# Your objective:
Among the entries below, find each line holding "none" and return it.

Before-and-after change records
****
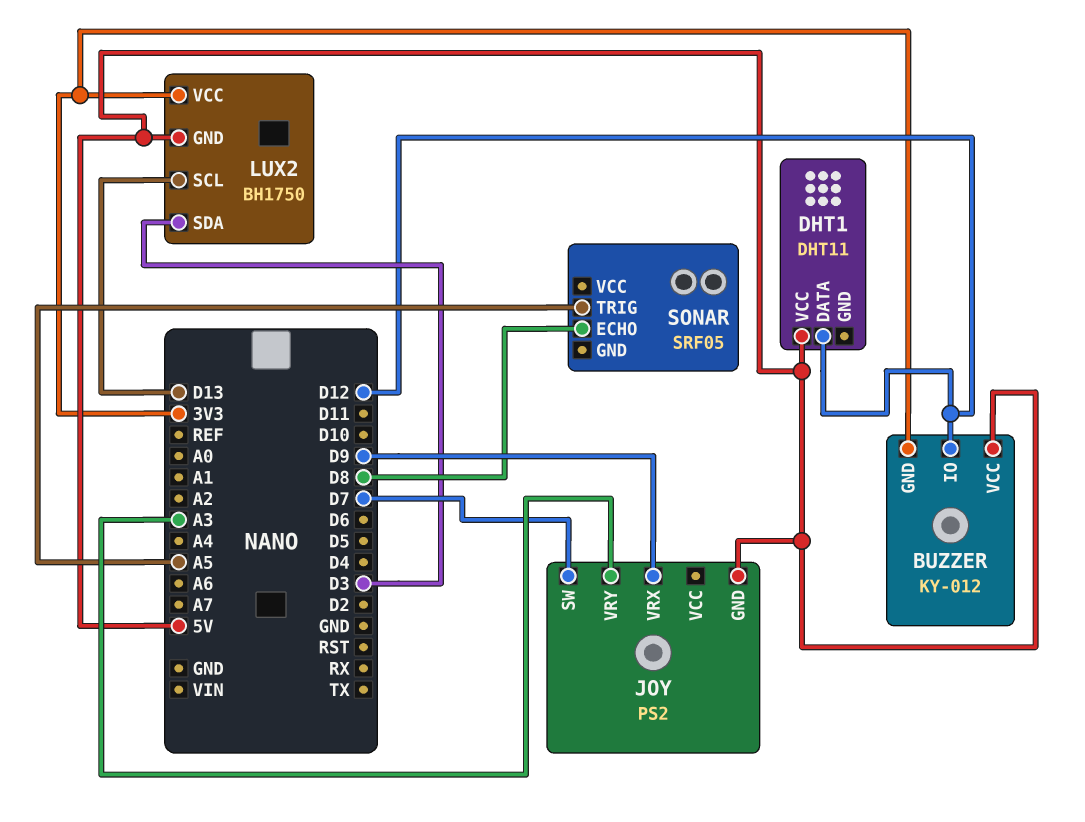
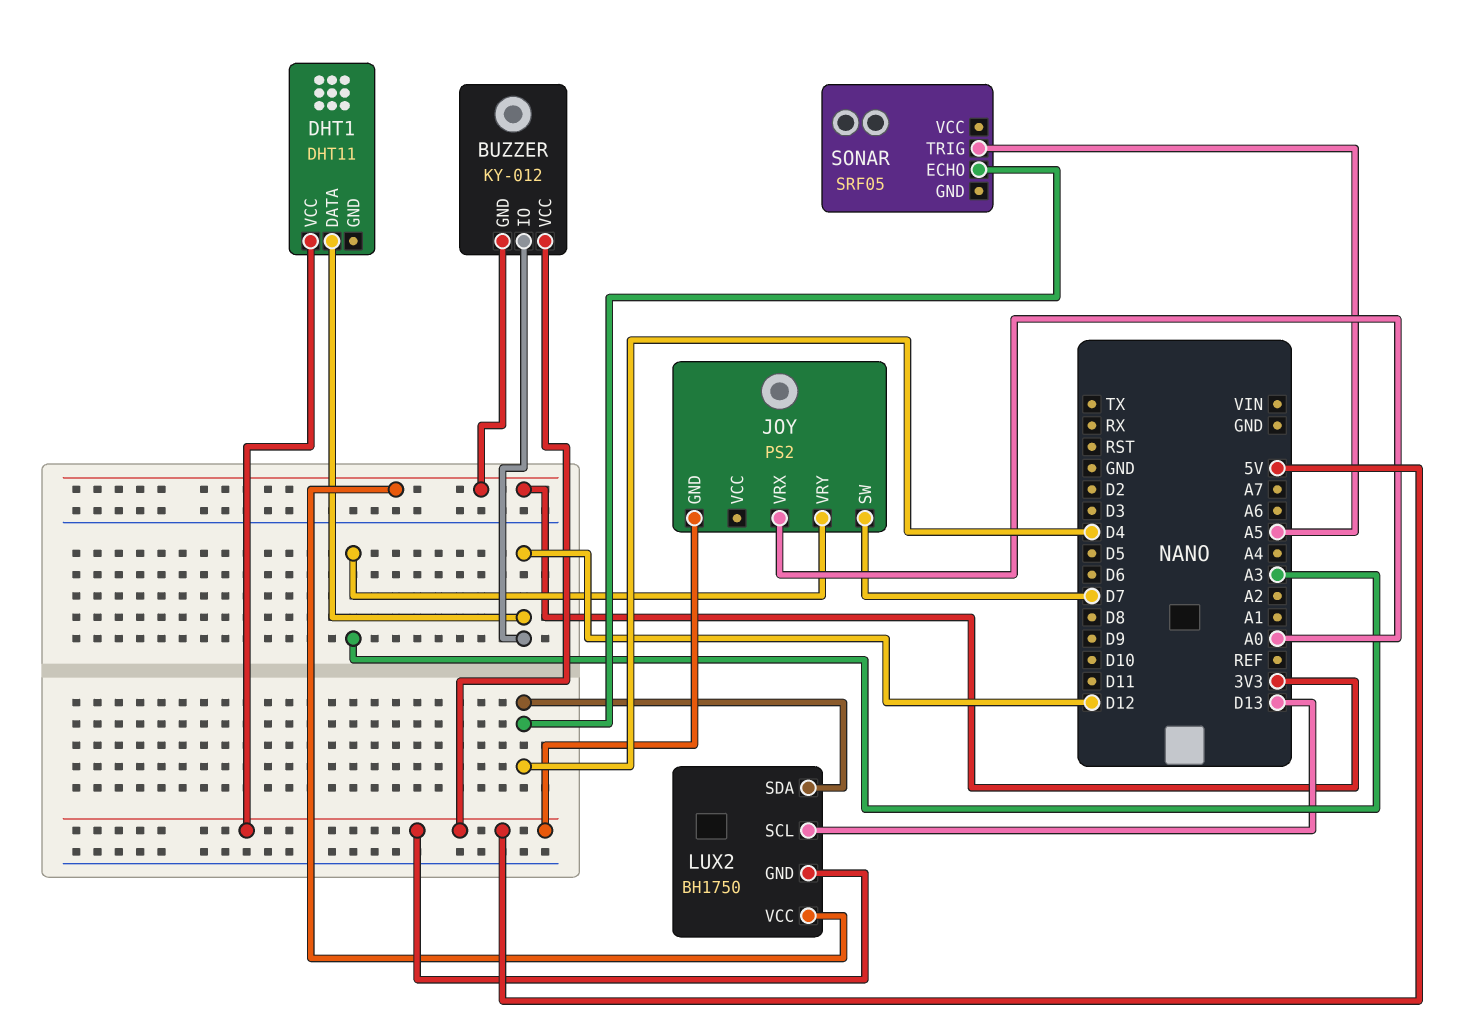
JOY pin VRX: D9 -> A0
LUX2 pin SDA: D3 -> D4
SONAR pin ECHO: D8 -> D4

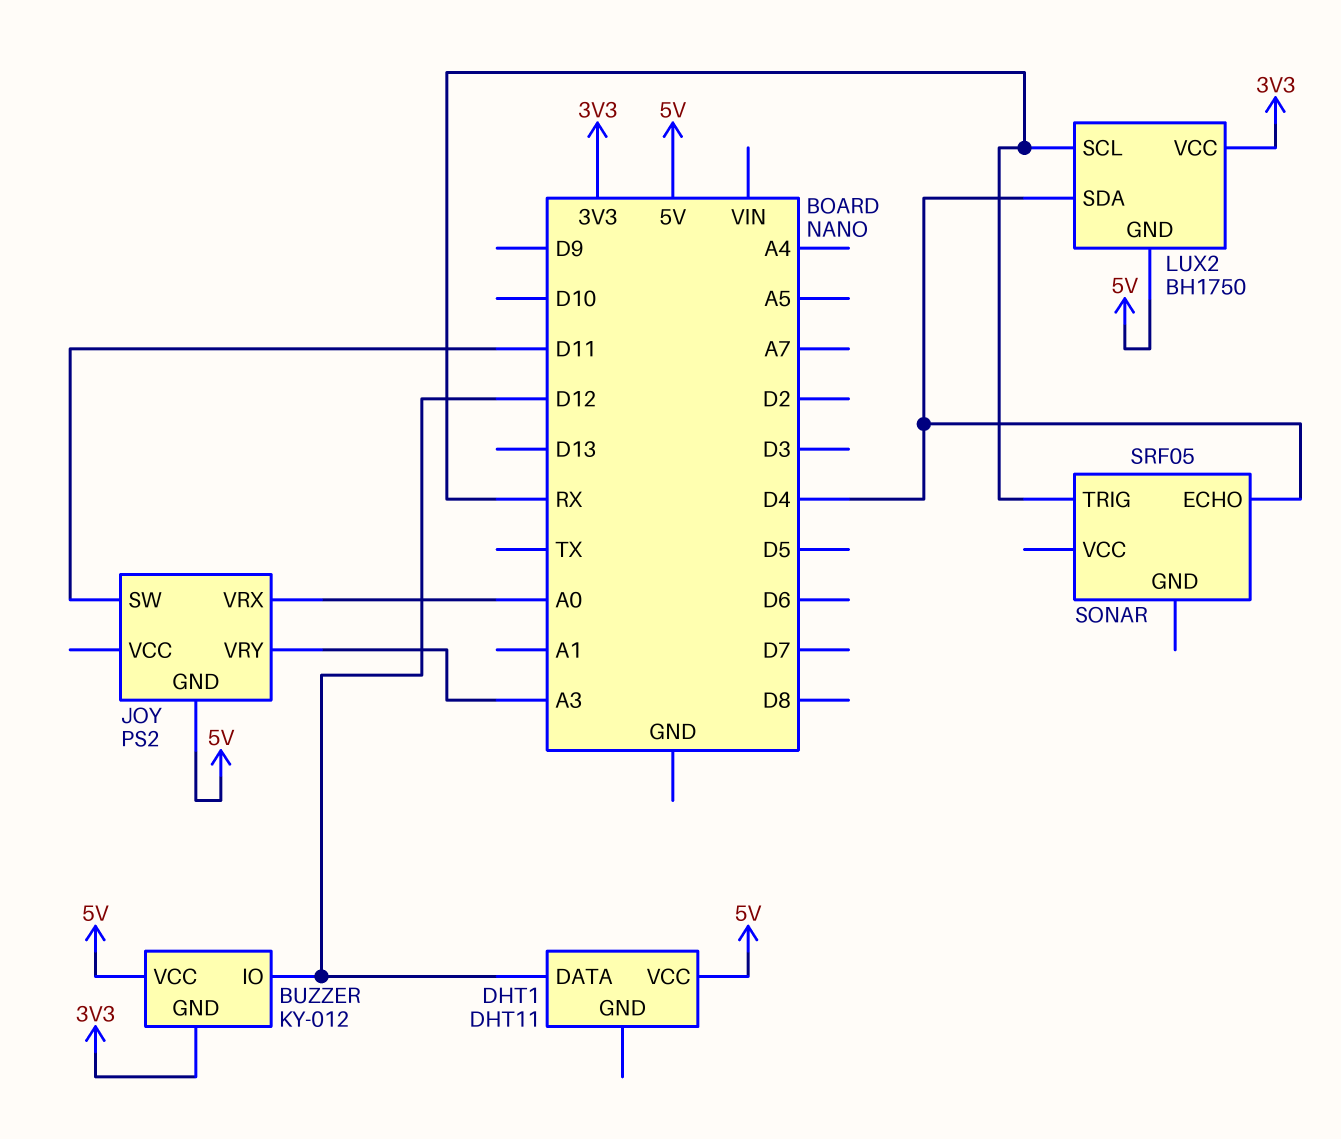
JOY pin SW: D7 -> D11
LUX2 pin SCL: D13 -> RX
SONAR pin TRIG: A5 -> RX

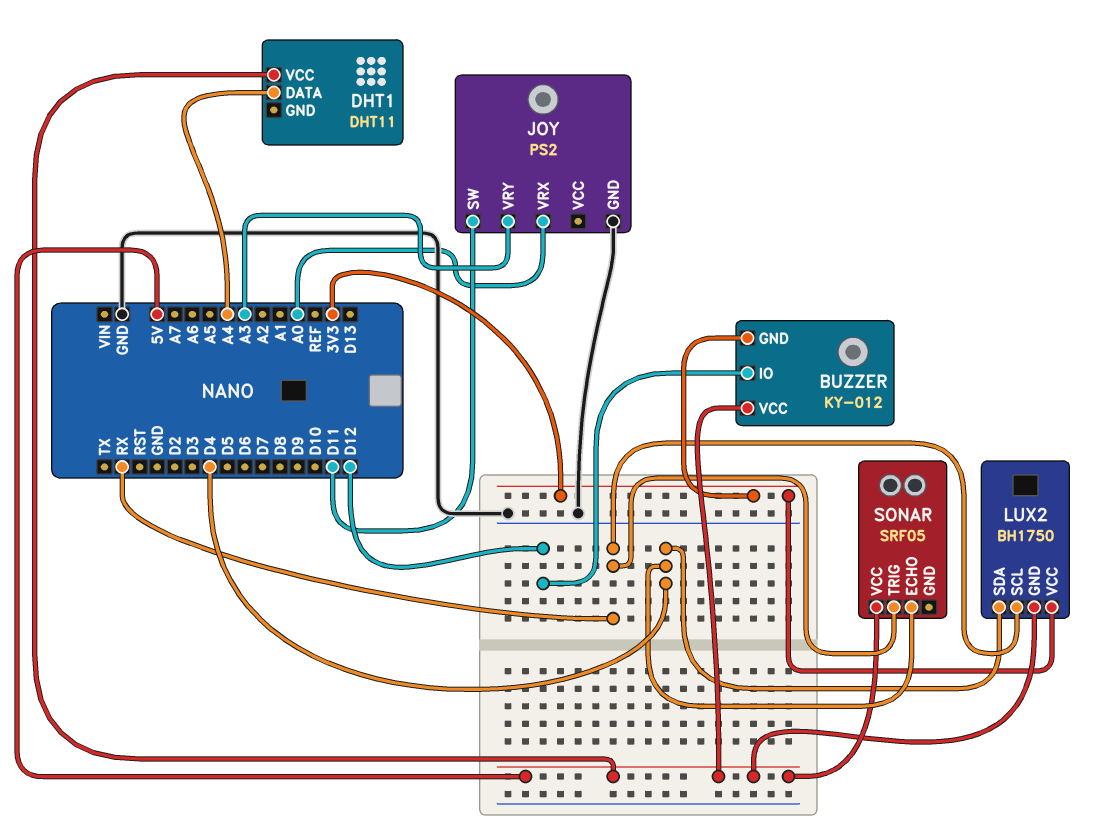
DHT1 pin DATA: D12 -> A4
JOY pin GND: 5V -> GND
SONAR pin VCC: none -> 5V

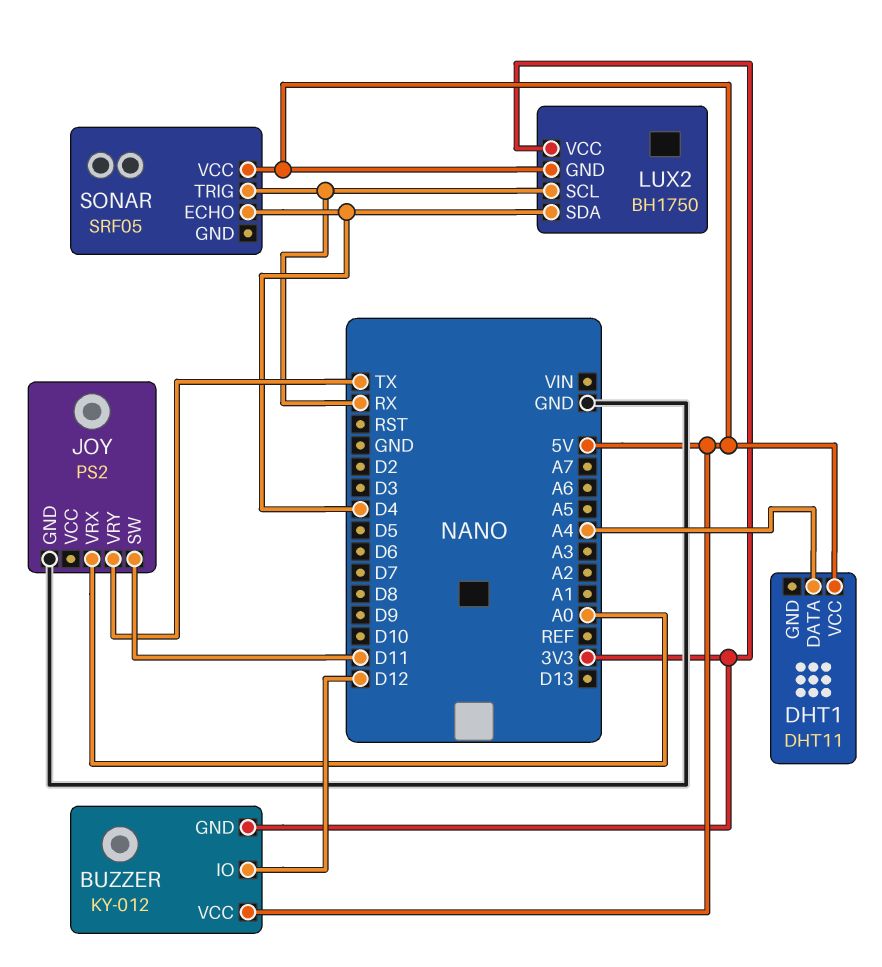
JOY pin VRY: A3 -> TX

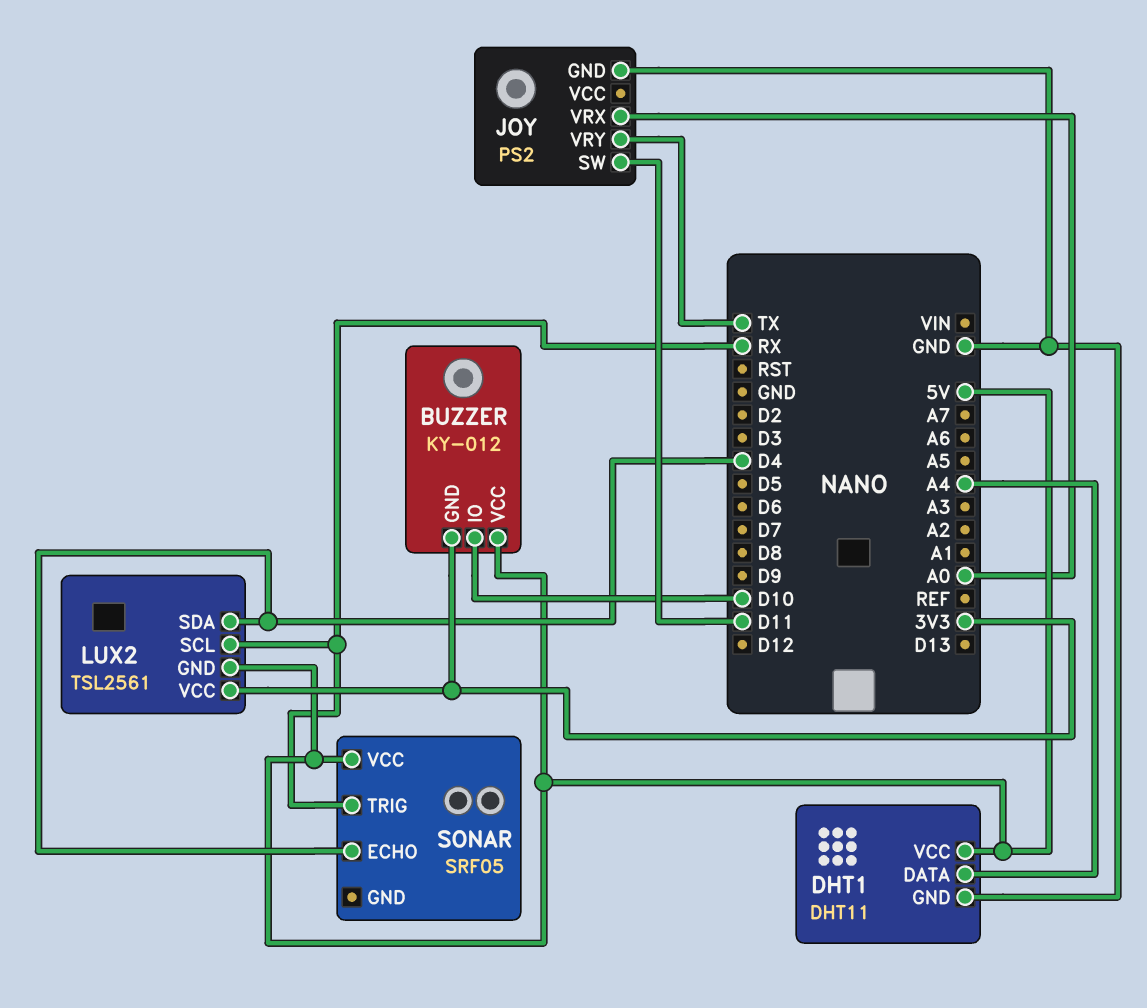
BUZZER pin IO: D12 -> D10
DHT1 pin GND: none -> GND
LUX2: BH1750 -> TSL2561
****
# Response area:
SONAR pin VCC: none -> 5V
DHT1 pin GND: none -> GND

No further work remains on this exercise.